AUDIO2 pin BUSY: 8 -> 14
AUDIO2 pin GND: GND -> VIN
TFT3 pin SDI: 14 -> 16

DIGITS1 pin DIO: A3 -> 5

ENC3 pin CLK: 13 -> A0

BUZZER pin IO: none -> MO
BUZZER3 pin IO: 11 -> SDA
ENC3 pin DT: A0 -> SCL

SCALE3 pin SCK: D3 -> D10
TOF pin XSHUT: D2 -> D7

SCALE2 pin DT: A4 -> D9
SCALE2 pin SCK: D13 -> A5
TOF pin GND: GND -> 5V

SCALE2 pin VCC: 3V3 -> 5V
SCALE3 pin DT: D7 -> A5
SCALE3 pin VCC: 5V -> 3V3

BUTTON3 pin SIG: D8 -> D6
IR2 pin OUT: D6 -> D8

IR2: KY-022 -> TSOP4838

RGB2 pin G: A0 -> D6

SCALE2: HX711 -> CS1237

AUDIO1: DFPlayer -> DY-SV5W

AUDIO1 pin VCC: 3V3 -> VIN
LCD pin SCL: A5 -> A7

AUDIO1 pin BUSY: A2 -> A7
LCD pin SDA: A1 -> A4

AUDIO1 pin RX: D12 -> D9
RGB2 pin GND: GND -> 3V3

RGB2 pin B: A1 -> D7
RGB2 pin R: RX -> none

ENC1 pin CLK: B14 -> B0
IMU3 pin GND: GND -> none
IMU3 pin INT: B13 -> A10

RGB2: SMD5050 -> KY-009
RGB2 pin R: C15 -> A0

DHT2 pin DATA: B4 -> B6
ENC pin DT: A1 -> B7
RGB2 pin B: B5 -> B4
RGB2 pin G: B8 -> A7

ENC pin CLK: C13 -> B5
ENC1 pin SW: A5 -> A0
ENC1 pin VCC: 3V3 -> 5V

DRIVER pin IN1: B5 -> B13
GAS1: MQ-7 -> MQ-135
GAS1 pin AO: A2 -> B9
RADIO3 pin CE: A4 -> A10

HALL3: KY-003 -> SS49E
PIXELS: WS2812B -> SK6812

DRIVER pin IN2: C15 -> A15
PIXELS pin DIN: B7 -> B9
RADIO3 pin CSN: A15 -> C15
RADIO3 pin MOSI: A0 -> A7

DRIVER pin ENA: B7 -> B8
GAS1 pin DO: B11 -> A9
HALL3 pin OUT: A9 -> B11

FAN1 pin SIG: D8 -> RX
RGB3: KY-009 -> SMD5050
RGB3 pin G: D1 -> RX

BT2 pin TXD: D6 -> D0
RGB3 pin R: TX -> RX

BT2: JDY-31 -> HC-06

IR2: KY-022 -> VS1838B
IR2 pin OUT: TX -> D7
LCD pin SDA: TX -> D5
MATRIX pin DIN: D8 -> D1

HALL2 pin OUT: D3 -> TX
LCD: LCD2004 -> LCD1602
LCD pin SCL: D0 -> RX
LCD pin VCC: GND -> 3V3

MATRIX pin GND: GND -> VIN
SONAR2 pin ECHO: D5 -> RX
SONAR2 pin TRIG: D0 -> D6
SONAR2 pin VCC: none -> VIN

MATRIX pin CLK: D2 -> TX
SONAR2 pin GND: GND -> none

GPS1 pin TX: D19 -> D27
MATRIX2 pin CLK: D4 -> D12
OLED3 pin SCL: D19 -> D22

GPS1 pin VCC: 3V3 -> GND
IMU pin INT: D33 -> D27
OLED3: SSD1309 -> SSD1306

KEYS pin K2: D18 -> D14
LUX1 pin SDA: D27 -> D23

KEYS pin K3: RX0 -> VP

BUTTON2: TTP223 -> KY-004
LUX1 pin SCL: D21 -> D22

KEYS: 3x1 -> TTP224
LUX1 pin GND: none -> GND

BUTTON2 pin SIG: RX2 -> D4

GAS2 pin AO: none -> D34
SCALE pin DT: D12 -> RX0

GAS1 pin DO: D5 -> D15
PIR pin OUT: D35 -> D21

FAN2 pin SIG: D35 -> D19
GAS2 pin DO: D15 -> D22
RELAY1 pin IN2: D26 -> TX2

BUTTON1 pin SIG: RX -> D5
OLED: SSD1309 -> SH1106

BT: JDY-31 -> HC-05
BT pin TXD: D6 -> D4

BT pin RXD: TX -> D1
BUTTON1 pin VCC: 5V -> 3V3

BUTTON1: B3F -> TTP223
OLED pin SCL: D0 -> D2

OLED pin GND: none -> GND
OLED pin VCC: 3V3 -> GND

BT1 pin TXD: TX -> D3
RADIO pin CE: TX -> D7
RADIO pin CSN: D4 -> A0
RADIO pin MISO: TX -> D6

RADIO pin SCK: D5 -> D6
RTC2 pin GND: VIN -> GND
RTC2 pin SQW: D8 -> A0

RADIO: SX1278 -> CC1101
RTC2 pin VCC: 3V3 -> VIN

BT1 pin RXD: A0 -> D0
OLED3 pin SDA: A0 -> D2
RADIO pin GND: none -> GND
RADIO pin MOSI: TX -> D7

▶ [Your goal]: Please return only the lines above, starting at the line that has "RGB2 pin G: A0 -> D6" and ending at the line that has "DRIVER pin IN1: B5 -> B13", keeping both and leaving each one unchanged.

▶ [Solution to the exercise]:
RGB2 pin G: A0 -> D6

SCALE2: HX711 -> CS1237

AUDIO1: DFPlayer -> DY-SV5W

AUDIO1 pin VCC: 3V3 -> VIN
LCD pin SCL: A5 -> A7

AUDIO1 pin BUSY: A2 -> A7
LCD pin SDA: A1 -> A4

AUDIO1 pin RX: D12 -> D9
RGB2 pin GND: GND -> 3V3

RGB2 pin B: A1 -> D7
RGB2 pin R: RX -> none

ENC1 pin CLK: B14 -> B0
IMU3 pin GND: GND -> none
IMU3 pin INT: B13 -> A10

RGB2: SMD5050 -> KY-009
RGB2 pin R: C15 -> A0

DHT2 pin DATA: B4 -> B6
ENC pin DT: A1 -> B7
RGB2 pin B: B5 -> B4
RGB2 pin G: B8 -> A7

ENC pin CLK: C13 -> B5
ENC1 pin SW: A5 -> A0
ENC1 pin VCC: 3V3 -> 5V

DRIVER pin IN1: B5 -> B13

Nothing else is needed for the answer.